# Extracted records
----------

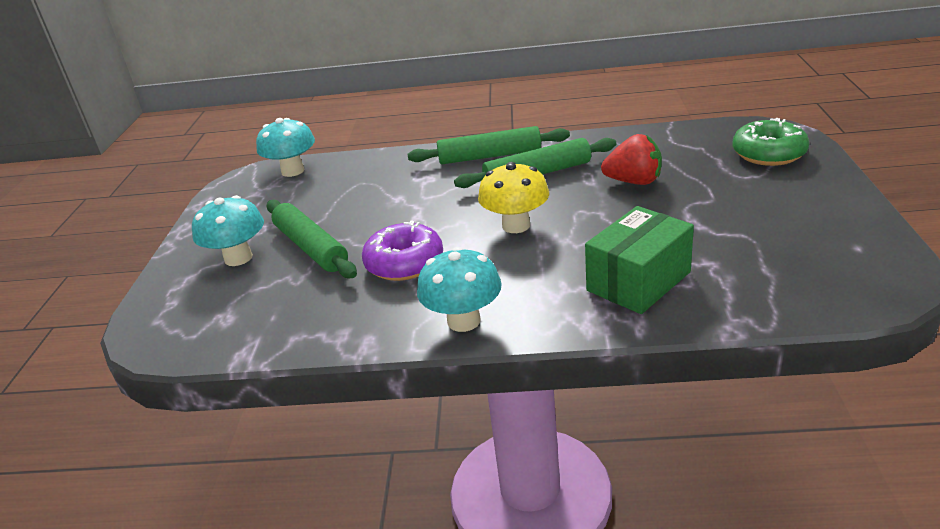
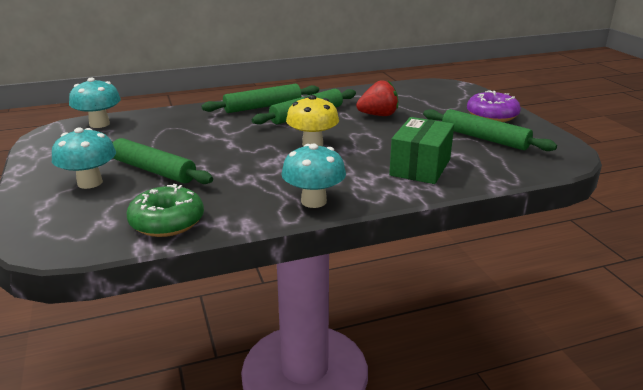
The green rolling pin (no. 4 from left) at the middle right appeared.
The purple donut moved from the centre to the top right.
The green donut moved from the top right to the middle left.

----------

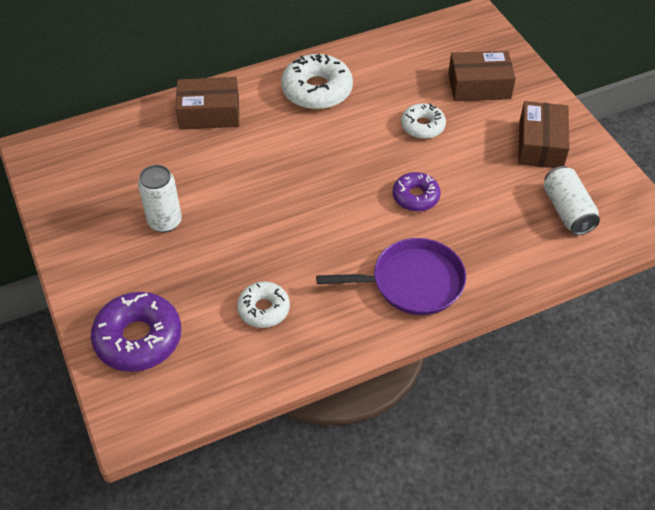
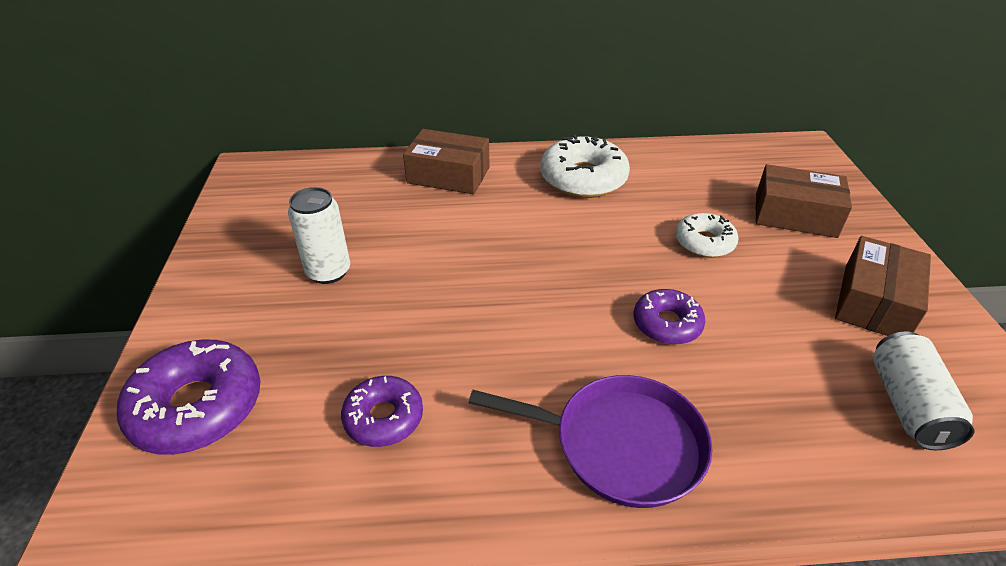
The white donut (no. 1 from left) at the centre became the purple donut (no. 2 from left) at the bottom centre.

----------

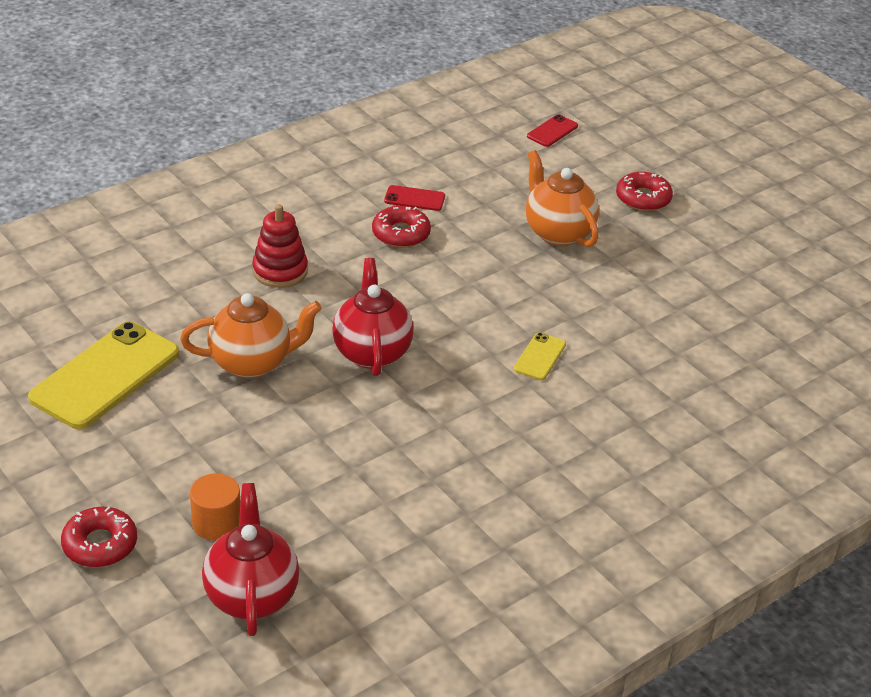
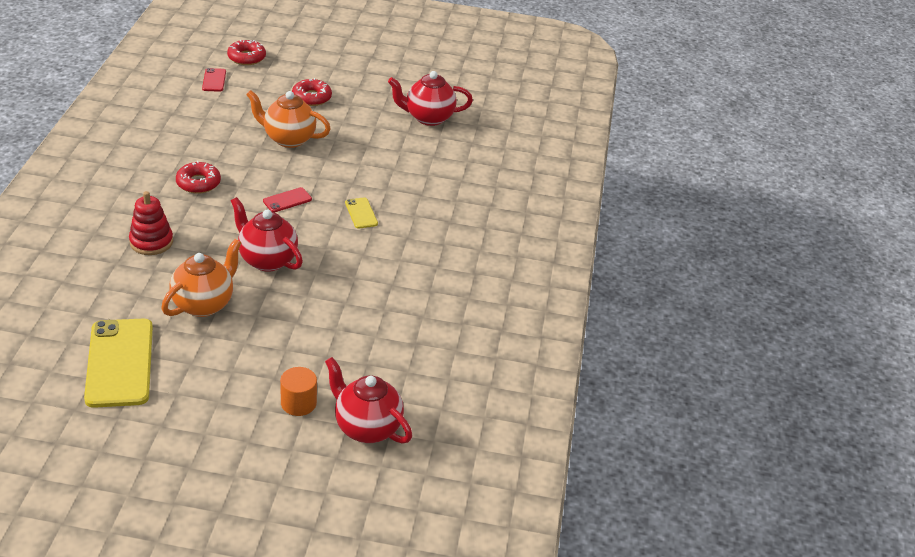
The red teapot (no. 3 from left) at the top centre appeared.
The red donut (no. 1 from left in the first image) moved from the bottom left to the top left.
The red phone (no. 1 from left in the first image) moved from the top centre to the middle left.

----------

# Assignment
Scan the material line by line and report each one that contains "image".

# Response to this task
The red donut (no. 1 from left in the first image) moved from the bottom left to the top left.
The red phone (no. 1 from left in the first image) moved from the top centre to the middle left.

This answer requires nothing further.